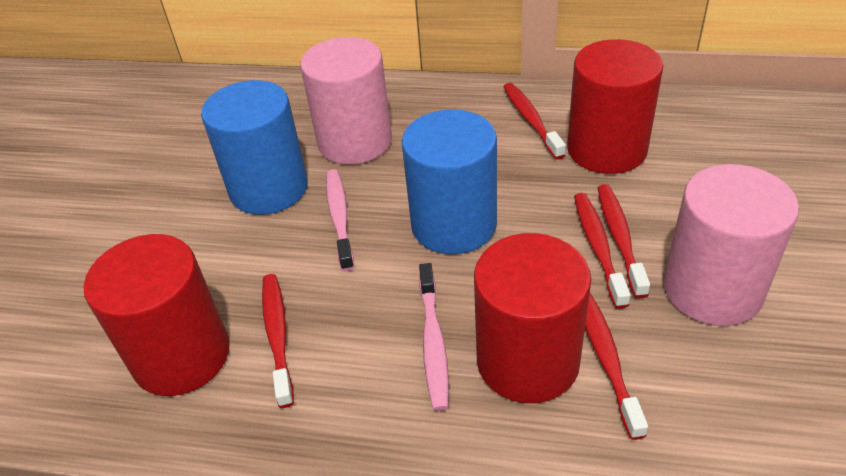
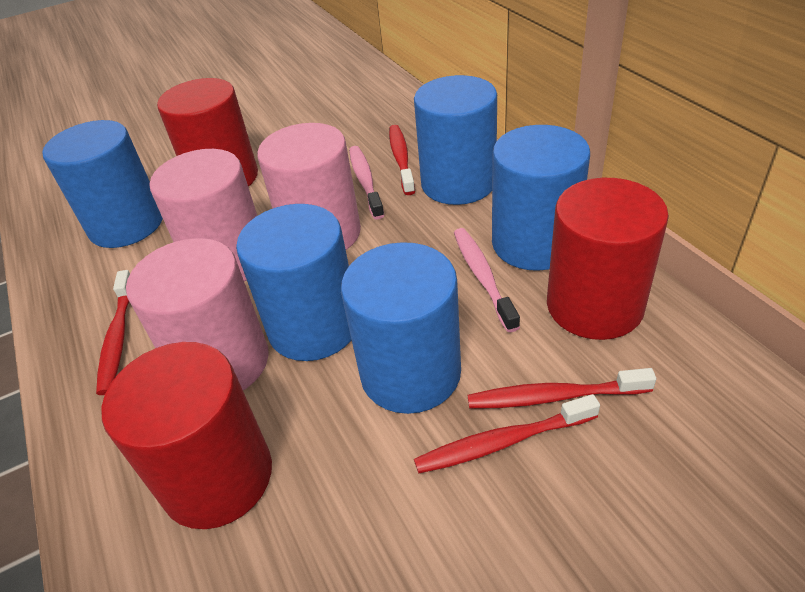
blue cylinder: 2 -> 5
pink cylinder: 2 -> 3
red toothbrush: 5 -> 4

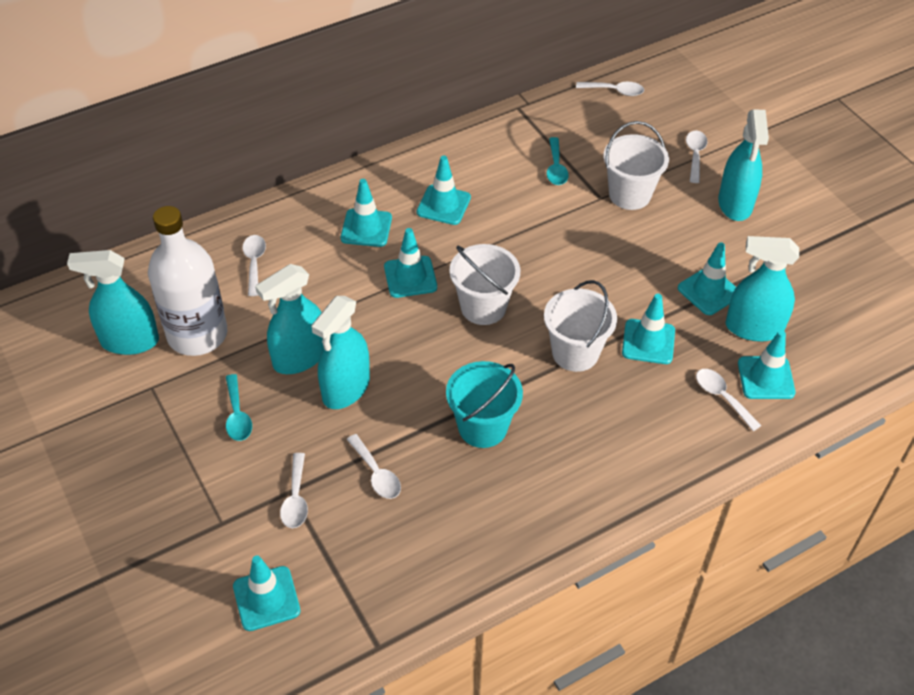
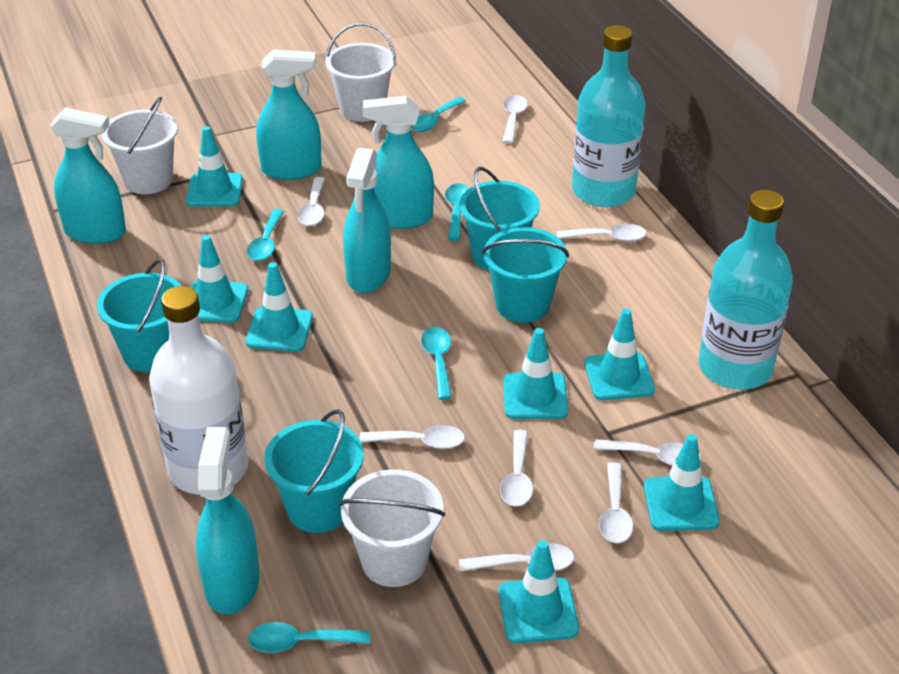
turquoise bottle: 0 -> 2
turquoise bucket: 1 -> 4
turquoise spoon: 2 -> 5
white spoon: 6 -> 8

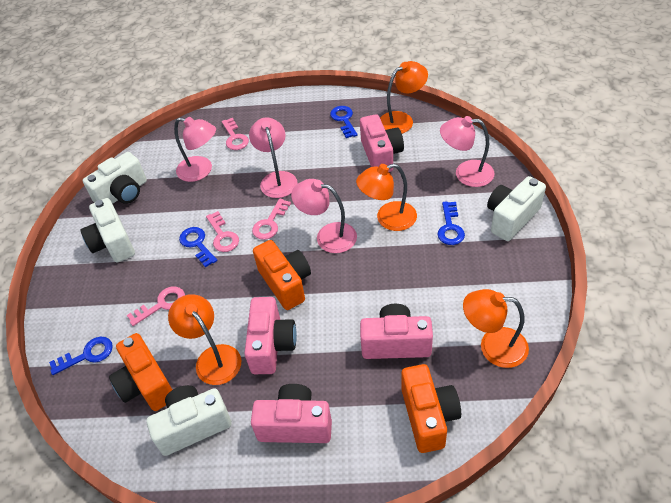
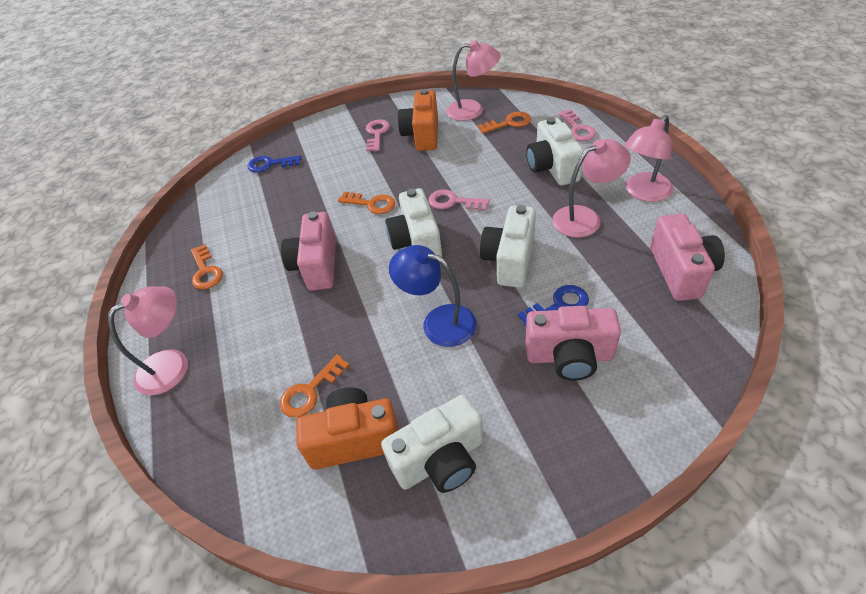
blue key: 4 -> 2
blue lamp: 0 -> 1
orange camera: 3 -> 2
orange key: 0 -> 4
orange lamp: 4 -> 0
pink camera: 4 -> 3
pink key: 4 -> 3

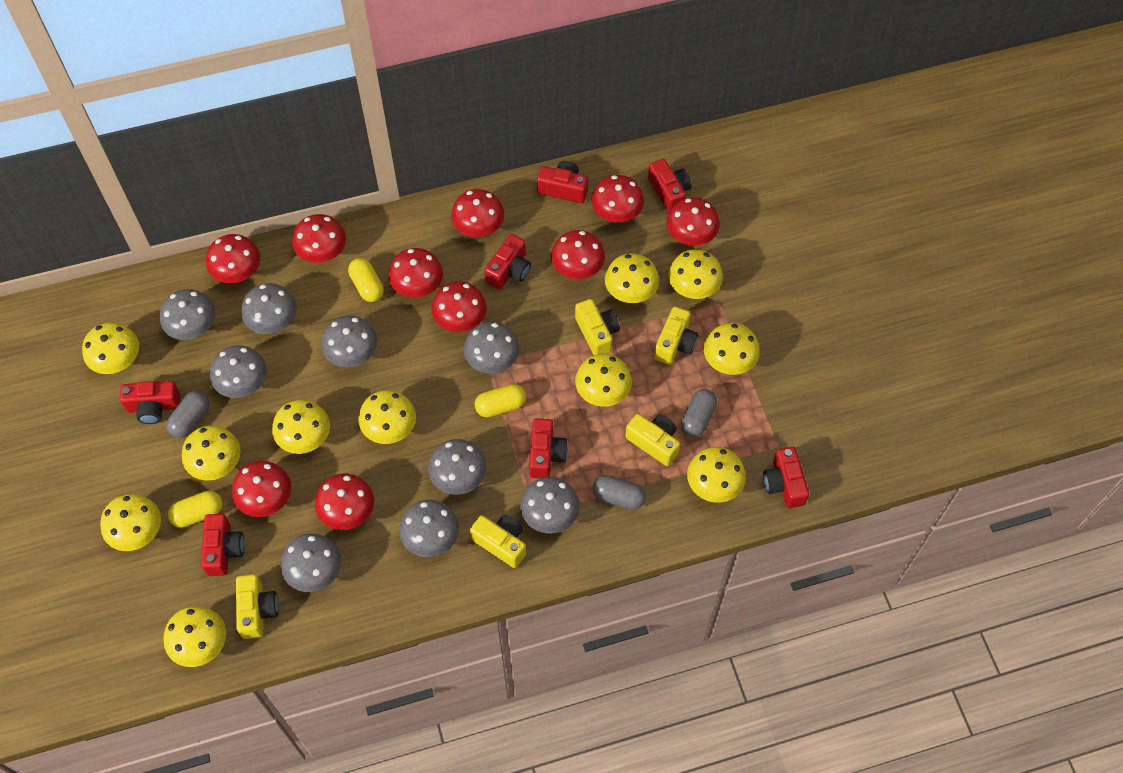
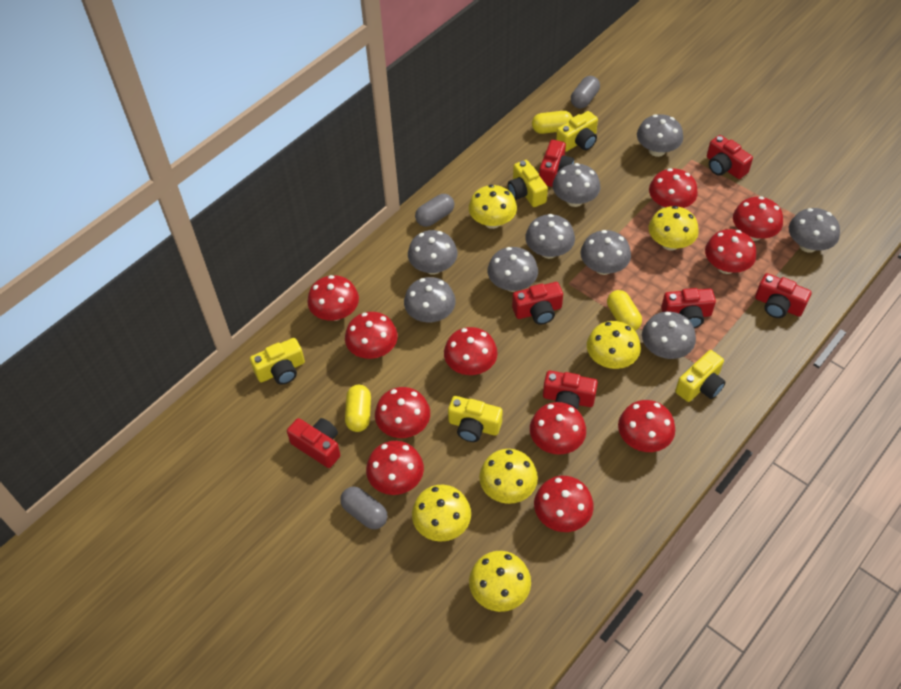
red mushroom: 10 -> 11
yellow mushroom: 11 -> 6

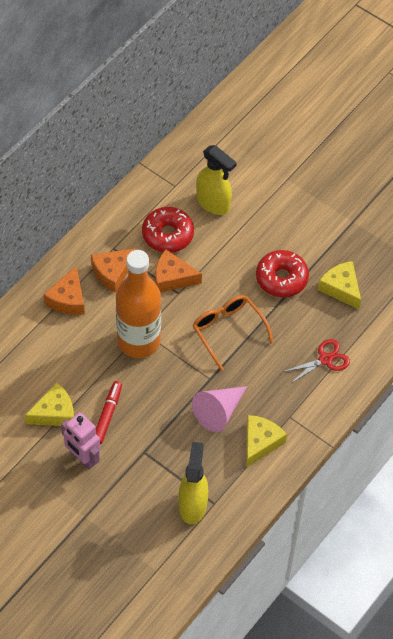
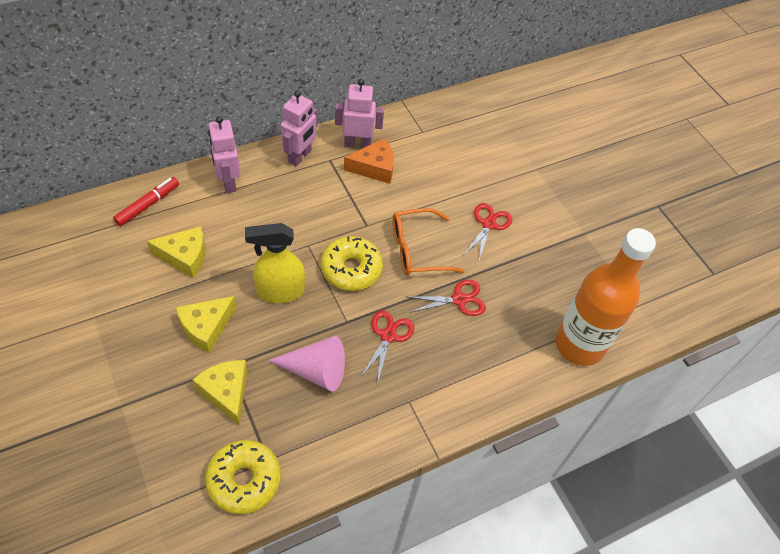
orange cheese: 3 -> 1
pink robot: 1 -> 3
red donut: 2 -> 0
red scissors: 1 -> 3
yellow donut: 0 -> 2
yellow spray bottle: 2 -> 1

= = = = = = =

Activity -
Nothing but the pictures may be dropped as you repeat the listing above exactly.

Result of the exercise -
blue cylinder: 2 -> 5
pink cylinder: 2 -> 3
red toothbrush: 5 -> 4

turquoise bottle: 0 -> 2
turquoise bucket: 1 -> 4
turquoise spoon: 2 -> 5
white spoon: 6 -> 8

blue key: 4 -> 2
blue lamp: 0 -> 1
orange camera: 3 -> 2
orange key: 0 -> 4
orange lamp: 4 -> 0
pink camera: 4 -> 3
pink key: 4 -> 3

red mushroom: 10 -> 11
yellow mushroom: 11 -> 6

orange cheese: 3 -> 1
pink robot: 1 -> 3
red donut: 2 -> 0
red scissors: 1 -> 3
yellow donut: 0 -> 2
yellow spray bottle: 2 -> 1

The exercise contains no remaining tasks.